[Stored data]
# # #
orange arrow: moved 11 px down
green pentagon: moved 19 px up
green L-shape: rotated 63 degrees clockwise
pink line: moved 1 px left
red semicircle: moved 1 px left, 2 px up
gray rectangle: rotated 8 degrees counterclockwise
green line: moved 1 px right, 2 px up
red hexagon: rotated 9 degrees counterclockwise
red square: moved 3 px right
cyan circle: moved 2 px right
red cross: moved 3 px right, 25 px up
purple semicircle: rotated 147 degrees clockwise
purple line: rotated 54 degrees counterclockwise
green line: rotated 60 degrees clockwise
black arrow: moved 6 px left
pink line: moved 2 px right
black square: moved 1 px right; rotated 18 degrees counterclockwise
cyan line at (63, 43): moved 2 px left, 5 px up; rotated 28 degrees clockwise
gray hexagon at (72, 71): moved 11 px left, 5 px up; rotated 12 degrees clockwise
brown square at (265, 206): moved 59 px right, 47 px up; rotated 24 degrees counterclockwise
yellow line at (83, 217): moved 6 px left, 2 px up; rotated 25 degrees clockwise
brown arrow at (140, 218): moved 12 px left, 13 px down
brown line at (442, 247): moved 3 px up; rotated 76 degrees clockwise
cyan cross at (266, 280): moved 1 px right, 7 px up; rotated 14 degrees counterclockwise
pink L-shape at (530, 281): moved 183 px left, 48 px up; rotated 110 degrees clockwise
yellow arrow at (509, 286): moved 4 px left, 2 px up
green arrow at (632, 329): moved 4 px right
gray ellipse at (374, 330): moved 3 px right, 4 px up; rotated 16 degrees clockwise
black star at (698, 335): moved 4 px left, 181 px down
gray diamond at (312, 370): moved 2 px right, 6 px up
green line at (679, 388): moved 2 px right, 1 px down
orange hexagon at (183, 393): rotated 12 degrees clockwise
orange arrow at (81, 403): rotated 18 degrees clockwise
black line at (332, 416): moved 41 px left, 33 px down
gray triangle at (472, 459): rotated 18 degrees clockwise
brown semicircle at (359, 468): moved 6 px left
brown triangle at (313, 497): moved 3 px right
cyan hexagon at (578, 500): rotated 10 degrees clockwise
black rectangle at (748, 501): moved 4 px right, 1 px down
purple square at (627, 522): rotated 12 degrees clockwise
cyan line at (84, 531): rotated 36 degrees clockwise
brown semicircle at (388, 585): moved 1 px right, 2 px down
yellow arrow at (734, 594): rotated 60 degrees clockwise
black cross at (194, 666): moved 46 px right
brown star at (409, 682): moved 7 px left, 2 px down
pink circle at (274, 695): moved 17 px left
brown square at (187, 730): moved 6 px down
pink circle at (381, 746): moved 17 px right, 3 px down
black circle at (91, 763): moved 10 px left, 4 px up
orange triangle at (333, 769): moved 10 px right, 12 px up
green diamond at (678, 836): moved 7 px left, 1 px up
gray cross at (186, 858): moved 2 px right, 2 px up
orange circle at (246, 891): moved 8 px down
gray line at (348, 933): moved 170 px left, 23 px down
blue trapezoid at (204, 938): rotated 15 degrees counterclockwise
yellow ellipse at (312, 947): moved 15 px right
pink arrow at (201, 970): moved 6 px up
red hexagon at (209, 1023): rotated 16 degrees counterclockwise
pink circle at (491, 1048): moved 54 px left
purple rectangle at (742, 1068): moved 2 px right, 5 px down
# # #
EXERCISE DIRECTIONS:
Please rewrite the lines above, replacing each "counterclockwise" with "anticlockwise" and leaving everything else as it is.

EXERCISE RESPONSE:
orange arrow: moved 11 px down
green pentagon: moved 19 px up
green L-shape: rotated 63 degrees clockwise
pink line: moved 1 px left
red semicircle: moved 1 px left, 2 px up
gray rectangle: rotated 8 degrees anticlockwise
green line: moved 1 px right, 2 px up
red hexagon: rotated 9 degrees anticlockwise
red square: moved 3 px right
cyan circle: moved 2 px right
red cross: moved 3 px right, 25 px up
purple semicircle: rotated 147 degrees clockwise
purple line: rotated 54 degrees anticlockwise
green line: rotated 60 degrees clockwise
black arrow: moved 6 px left
pink line: moved 2 px right
black square: moved 1 px right; rotated 18 degrees anticlockwise
cyan line at (63, 43): moved 2 px left, 5 px up; rotated 28 degrees clockwise
gray hexagon at (72, 71): moved 11 px left, 5 px up; rotated 12 degrees clockwise
brown square at (265, 206): moved 59 px right, 47 px up; rotated 24 degrees anticlockwise
yellow line at (83, 217): moved 6 px left, 2 px up; rotated 25 degrees clockwise
brown arrow at (140, 218): moved 12 px left, 13 px down
brown line at (442, 247): moved 3 px up; rotated 76 degrees clockwise
cyan cross at (266, 280): moved 1 px right, 7 px up; rotated 14 degrees anticlockwise
pink L-shape at (530, 281): moved 183 px left, 48 px up; rotated 110 degrees clockwise
yellow arrow at (509, 286): moved 4 px left, 2 px up
green arrow at (632, 329): moved 4 px right
gray ellipse at (374, 330): moved 3 px right, 4 px up; rotated 16 degrees clockwise
black star at (698, 335): moved 4 px left, 181 px down
gray diamond at (312, 370): moved 2 px right, 6 px up
green line at (679, 388): moved 2 px right, 1 px down
orange hexagon at (183, 393): rotated 12 degrees clockwise
orange arrow at (81, 403): rotated 18 degrees clockwise
black line at (332, 416): moved 41 px left, 33 px down
gray triangle at (472, 459): rotated 18 degrees clockwise
brown semicircle at (359, 468): moved 6 px left
brown triangle at (313, 497): moved 3 px right
cyan hexagon at (578, 500): rotated 10 degrees clockwise
black rectangle at (748, 501): moved 4 px right, 1 px down
purple square at (627, 522): rotated 12 degrees clockwise
cyan line at (84, 531): rotated 36 degrees clockwise
brown semicircle at (388, 585): moved 1 px right, 2 px down
yellow arrow at (734, 594): rotated 60 degrees clockwise
black cross at (194, 666): moved 46 px right
brown star at (409, 682): moved 7 px left, 2 px down
pink circle at (274, 695): moved 17 px left
brown square at (187, 730): moved 6 px down
pink circle at (381, 746): moved 17 px right, 3 px down
black circle at (91, 763): moved 10 px left, 4 px up
orange triangle at (333, 769): moved 10 px right, 12 px up
green diamond at (678, 836): moved 7 px left, 1 px up
gray cross at (186, 858): moved 2 px right, 2 px up
orange circle at (246, 891): moved 8 px down
gray line at (348, 933): moved 170 px left, 23 px down
blue trapezoid at (204, 938): rotated 15 degrees anticlockwise
yellow ellipse at (312, 947): moved 15 px right
pink arrow at (201, 970): moved 6 px up
red hexagon at (209, 1023): rotated 16 degrees anticlockwise
pink circle at (491, 1048): moved 54 px left
purple rectangle at (742, 1068): moved 2 px right, 5 px down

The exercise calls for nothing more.